(Beginning of Data excerpts)
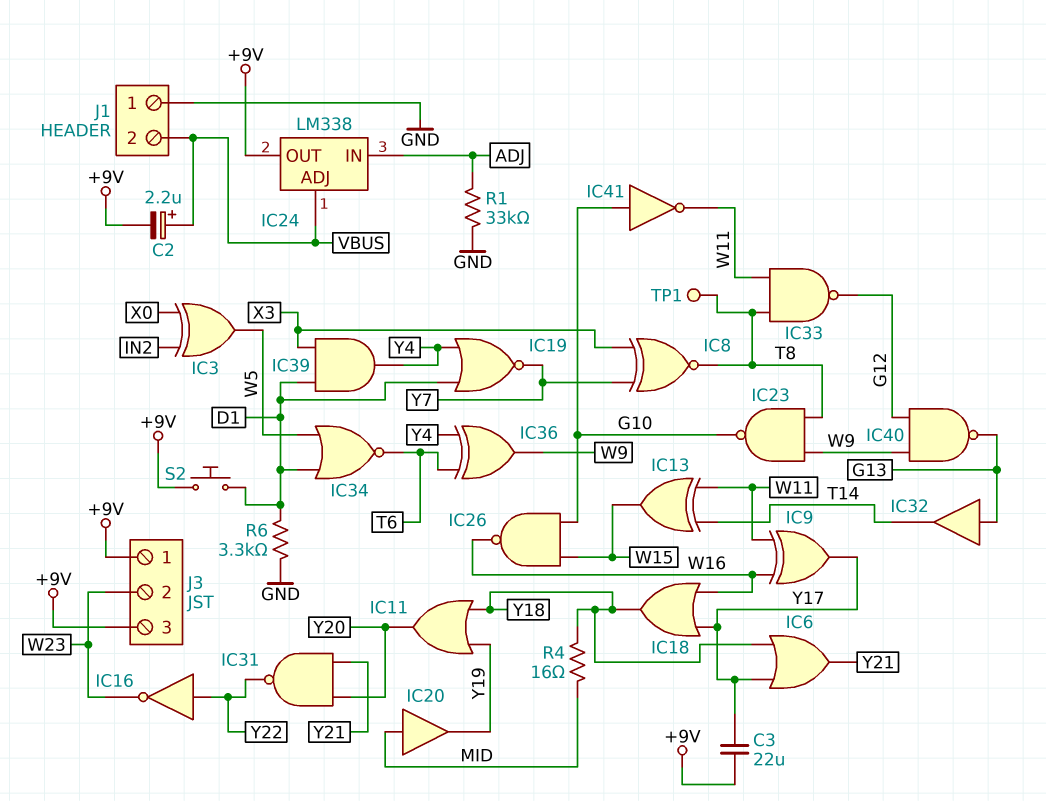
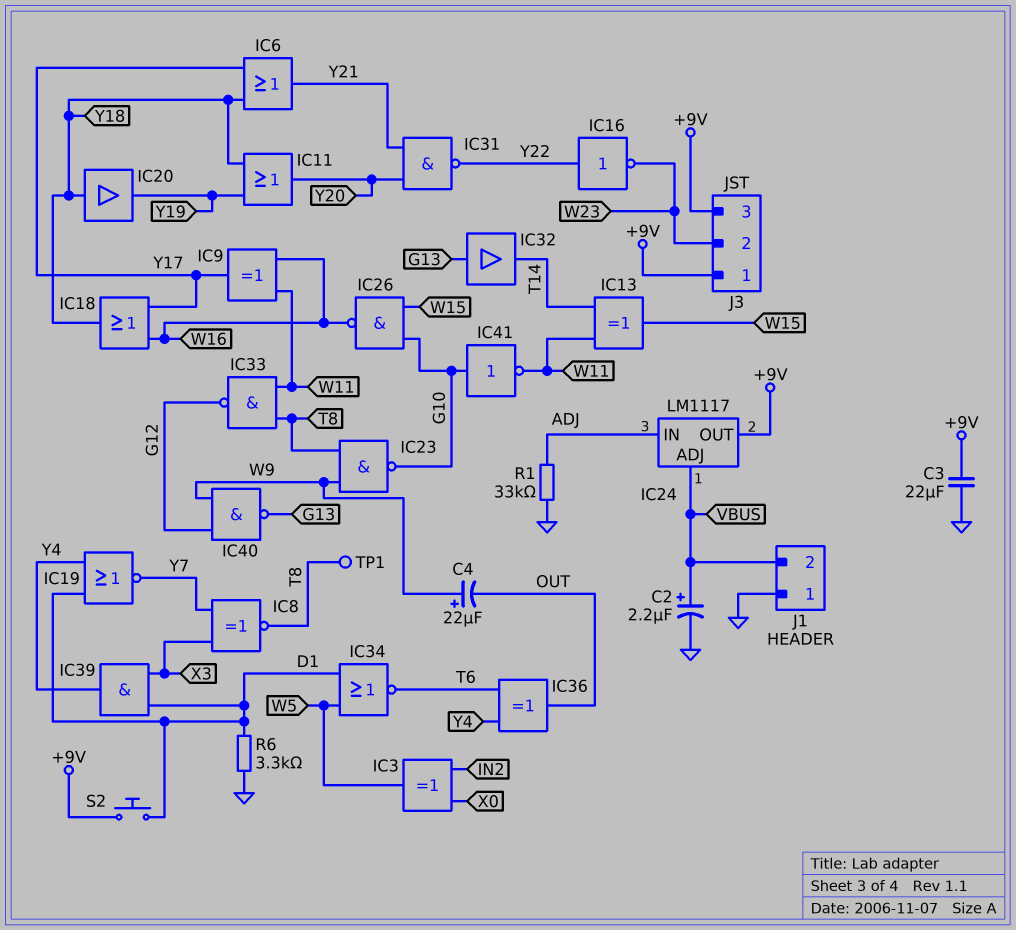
C2: 2.2uF (plus VBUS, minus +9V) -> 2.2uF (plus VBUS, minus GND)
C3: 22uF (+9V, Y17) -> 22uF (+9V, GND)
C4: none -> 22uF (plus W9, minus OUT)
IC20: buffer (in MID, out Y19) -> buffer (in Y18, out Y19)
IC24: LM338 -> LM1117
IC36: XOR (in T6, in Y4, out W9) -> XOR (in T6, in Y4, out OUT)
R4: 16 (MID, Y18) -> none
(End of Data excerpts)
#### [Your objective]
Keep the pictures out of your copy, and repeat every entry above exactly.

#### [Task solution]
C2: 2.2uF (plus VBUS, minus +9V) -> 2.2uF (plus VBUS, minus GND)
C3: 22uF (+9V, Y17) -> 22uF (+9V, GND)
C4: none -> 22uF (plus W9, minus OUT)
IC20: buffer (in MID, out Y19) -> buffer (in Y18, out Y19)
IC24: LM338 -> LM1117
IC36: XOR (in T6, in Y4, out W9) -> XOR (in T6, in Y4, out OUT)
R4: 16 (MID, Y18) -> none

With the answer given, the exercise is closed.